## Instructions for the task
Pictures do not belong in the copy; quote every entry below exactly.

Start of Input for this task

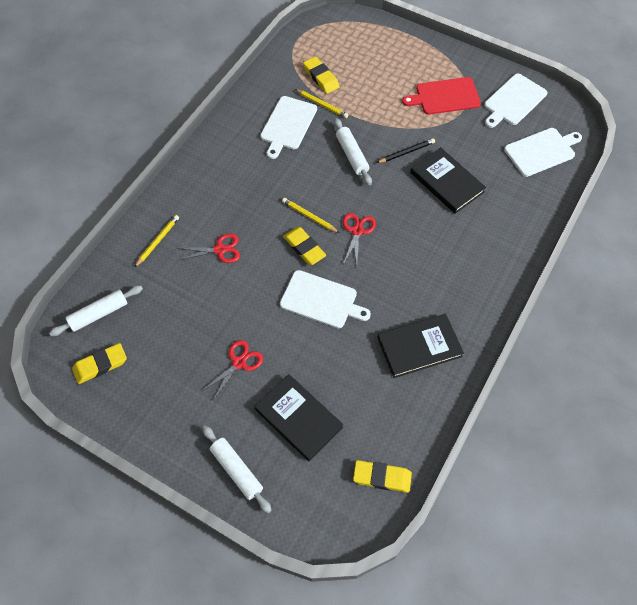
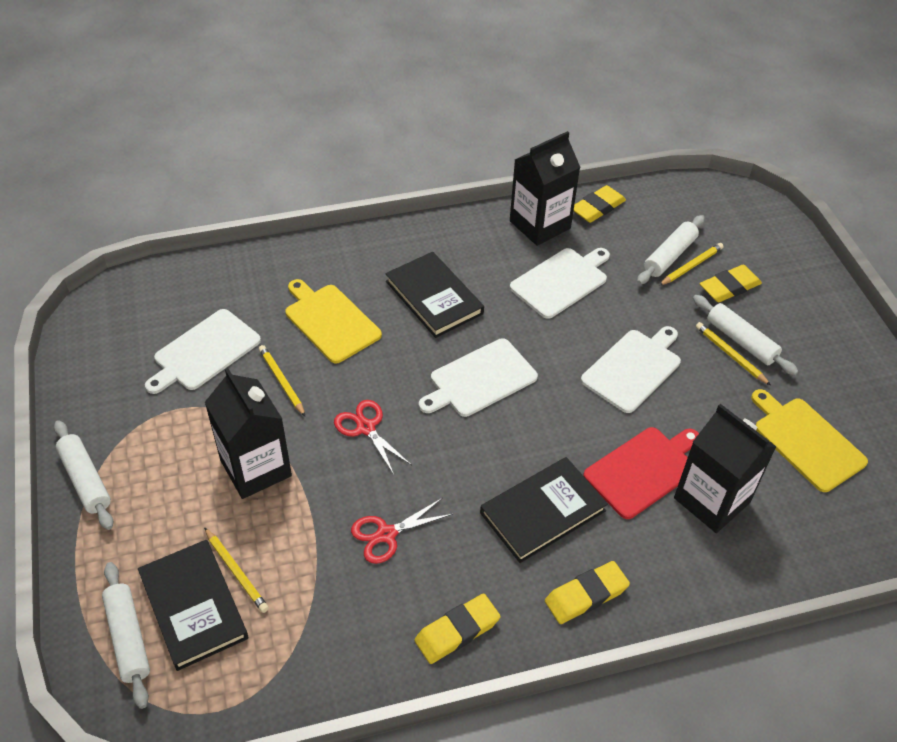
black carton: 0 -> 3
black pencil: 1 -> 0
red scissors: 3 -> 2
white rolling pin: 3 -> 4
yellow cutting board: 0 -> 2
yellow pencil: 3 -> 4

End of Input for this task

## Response area
black carton: 0 -> 3
black pencil: 1 -> 0
red scissors: 3 -> 2
white rolling pin: 3 -> 4
yellow cutting board: 0 -> 2
yellow pencil: 3 -> 4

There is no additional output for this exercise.